#### DO THIS
Count the lines in the data that contain the string "kern", with case counting, and give only the number.

#### RECORDS TO PROCESS
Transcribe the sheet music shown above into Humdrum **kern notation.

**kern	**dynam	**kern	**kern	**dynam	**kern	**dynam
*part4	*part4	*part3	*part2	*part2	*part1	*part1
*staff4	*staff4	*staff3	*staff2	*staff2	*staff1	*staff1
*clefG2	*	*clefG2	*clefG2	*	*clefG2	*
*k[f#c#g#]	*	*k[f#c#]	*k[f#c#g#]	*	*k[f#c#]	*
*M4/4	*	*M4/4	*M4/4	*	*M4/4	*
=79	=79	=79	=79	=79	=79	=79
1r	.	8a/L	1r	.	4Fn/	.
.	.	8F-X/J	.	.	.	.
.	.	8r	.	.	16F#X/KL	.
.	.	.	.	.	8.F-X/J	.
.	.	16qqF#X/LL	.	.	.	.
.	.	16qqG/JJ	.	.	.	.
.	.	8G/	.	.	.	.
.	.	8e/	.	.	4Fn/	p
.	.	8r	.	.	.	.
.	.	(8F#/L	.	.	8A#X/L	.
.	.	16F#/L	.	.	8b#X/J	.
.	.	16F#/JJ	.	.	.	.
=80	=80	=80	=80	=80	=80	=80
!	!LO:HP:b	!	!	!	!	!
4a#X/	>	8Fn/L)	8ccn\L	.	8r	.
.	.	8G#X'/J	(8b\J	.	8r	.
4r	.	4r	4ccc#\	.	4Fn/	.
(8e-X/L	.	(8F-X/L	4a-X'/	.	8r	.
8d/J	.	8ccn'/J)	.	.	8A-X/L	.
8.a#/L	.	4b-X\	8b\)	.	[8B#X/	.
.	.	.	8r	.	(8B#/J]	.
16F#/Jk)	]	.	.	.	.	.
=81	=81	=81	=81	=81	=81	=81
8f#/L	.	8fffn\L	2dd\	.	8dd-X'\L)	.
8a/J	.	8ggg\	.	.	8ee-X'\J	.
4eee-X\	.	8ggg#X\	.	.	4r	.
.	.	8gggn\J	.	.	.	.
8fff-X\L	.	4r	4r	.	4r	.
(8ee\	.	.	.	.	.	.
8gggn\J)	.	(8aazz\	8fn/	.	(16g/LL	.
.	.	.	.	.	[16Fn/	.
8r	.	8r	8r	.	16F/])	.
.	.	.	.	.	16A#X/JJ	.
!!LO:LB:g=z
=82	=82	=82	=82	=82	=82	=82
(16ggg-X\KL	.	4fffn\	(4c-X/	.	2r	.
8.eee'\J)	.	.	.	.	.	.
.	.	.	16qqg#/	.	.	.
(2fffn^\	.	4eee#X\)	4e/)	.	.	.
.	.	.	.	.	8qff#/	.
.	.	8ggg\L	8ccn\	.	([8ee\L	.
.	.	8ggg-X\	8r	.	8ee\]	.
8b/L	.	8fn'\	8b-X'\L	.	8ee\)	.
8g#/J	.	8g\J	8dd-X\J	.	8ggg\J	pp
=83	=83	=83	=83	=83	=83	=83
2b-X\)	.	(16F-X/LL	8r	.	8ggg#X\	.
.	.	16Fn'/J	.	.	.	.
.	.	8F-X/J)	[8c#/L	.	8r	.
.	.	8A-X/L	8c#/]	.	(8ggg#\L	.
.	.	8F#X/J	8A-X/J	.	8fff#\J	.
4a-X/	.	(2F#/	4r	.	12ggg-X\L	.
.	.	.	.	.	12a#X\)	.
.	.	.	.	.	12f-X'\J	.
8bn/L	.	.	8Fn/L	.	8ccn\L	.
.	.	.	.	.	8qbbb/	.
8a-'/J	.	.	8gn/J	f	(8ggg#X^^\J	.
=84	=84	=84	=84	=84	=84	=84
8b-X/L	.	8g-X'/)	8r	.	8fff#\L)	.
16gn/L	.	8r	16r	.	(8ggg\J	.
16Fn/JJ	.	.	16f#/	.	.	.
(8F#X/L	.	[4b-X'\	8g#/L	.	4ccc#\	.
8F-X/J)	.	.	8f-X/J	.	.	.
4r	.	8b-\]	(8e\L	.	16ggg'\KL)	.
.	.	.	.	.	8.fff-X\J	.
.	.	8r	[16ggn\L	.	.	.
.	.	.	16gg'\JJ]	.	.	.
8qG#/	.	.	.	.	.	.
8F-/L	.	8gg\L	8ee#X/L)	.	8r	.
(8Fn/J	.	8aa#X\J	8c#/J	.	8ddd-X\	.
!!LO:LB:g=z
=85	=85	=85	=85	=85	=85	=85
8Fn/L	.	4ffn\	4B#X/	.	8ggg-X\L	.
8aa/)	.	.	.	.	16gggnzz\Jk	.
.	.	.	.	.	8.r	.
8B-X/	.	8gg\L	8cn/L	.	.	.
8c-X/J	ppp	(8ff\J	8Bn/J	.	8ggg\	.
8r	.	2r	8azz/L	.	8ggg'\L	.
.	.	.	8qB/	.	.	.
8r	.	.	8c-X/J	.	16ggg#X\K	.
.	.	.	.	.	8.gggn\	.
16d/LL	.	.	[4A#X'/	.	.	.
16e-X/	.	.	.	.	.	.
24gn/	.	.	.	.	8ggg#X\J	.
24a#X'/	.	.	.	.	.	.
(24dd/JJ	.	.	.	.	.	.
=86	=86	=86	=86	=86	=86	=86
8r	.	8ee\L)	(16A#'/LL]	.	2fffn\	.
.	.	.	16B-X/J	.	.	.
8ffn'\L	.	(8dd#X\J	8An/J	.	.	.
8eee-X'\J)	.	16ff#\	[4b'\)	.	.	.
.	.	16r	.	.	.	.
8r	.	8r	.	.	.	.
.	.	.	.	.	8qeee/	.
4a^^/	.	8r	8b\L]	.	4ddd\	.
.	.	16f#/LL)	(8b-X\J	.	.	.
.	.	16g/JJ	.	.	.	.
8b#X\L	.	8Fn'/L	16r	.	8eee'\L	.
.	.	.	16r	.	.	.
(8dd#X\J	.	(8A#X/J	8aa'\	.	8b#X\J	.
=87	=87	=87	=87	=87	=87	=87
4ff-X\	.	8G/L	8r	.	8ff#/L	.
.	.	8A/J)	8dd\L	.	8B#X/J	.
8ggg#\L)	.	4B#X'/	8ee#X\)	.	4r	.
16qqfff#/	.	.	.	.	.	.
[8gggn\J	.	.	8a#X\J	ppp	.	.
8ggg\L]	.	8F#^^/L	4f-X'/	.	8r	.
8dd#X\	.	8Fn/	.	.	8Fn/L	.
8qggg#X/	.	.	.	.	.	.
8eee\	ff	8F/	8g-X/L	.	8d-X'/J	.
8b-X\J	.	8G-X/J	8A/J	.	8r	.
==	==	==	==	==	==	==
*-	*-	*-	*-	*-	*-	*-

#### RESULT
2